== Data under study ==
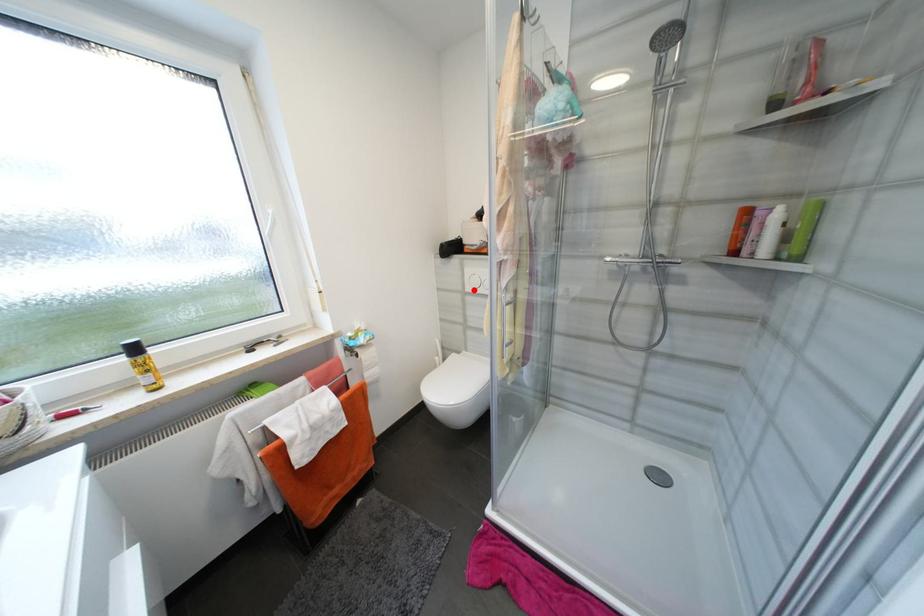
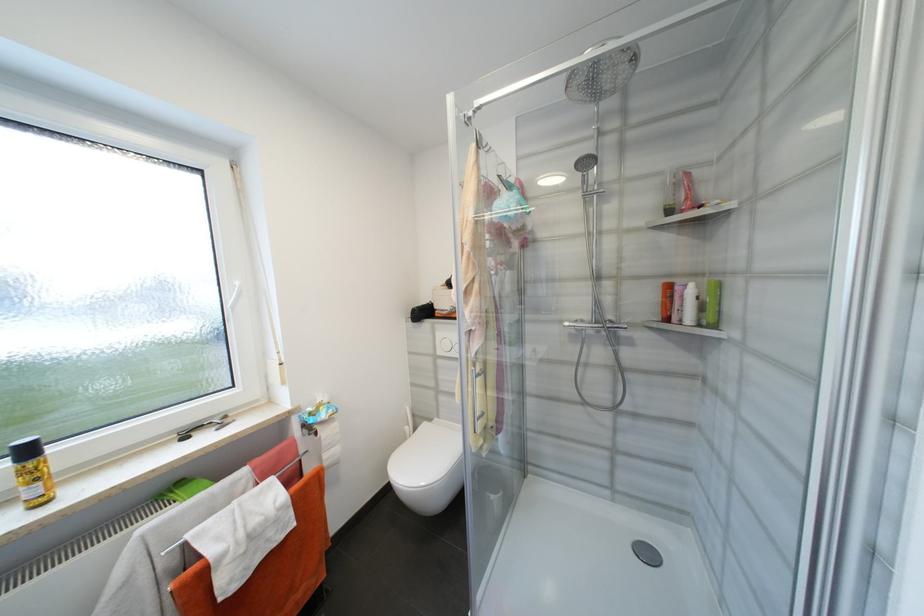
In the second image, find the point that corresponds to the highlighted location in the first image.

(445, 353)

--

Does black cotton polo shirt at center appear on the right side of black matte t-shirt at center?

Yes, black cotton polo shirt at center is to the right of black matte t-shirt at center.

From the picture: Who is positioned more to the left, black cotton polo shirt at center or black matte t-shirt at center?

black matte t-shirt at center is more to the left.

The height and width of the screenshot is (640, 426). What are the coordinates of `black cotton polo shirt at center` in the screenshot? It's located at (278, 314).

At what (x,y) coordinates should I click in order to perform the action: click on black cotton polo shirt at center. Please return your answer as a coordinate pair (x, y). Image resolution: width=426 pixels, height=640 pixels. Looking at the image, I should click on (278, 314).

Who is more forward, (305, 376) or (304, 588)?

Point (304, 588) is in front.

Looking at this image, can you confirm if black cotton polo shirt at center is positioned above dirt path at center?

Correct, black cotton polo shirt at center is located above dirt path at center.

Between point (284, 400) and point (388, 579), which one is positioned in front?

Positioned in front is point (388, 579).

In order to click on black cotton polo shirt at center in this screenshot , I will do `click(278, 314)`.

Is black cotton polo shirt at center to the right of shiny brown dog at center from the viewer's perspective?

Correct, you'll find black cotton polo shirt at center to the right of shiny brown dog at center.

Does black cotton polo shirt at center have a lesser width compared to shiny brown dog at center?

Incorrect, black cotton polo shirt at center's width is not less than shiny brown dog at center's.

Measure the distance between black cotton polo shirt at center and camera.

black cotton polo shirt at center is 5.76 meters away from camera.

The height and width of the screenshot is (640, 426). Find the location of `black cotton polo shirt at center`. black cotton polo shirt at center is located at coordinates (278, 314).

== Assigned task ==
Copy the records above word for word, from the line with "Who is more" to the line with "The height and width of the screenshot is (640, 426). Find", including both of those lines.

== Output of the task ==
Who is more forward, (305, 376) or (304, 588)?

Point (304, 588) is in front.

Looking at this image, can you confirm if black cotton polo shirt at center is positioned above dirt path at center?

Correct, black cotton polo shirt at center is located above dirt path at center.

Between point (284, 400) and point (388, 579), which one is positioned in front?

Positioned in front is point (388, 579).

In order to click on black cotton polo shirt at center in this screenshot , I will do `click(278, 314)`.

Is black cotton polo shirt at center to the right of shiny brown dog at center from the viewer's perspective?

Correct, you'll find black cotton polo shirt at center to the right of shiny brown dog at center.

Does black cotton polo shirt at center have a lesser width compared to shiny brown dog at center?

Incorrect, black cotton polo shirt at center's width is not less than shiny brown dog at center's.

Measure the distance between black cotton polo shirt at center and camera.

black cotton polo shirt at center is 5.76 meters away from camera.

The height and width of the screenshot is (640, 426). Find the location of `black cotton polo shirt at center`. black cotton polo shirt at center is located at coordinates (278, 314).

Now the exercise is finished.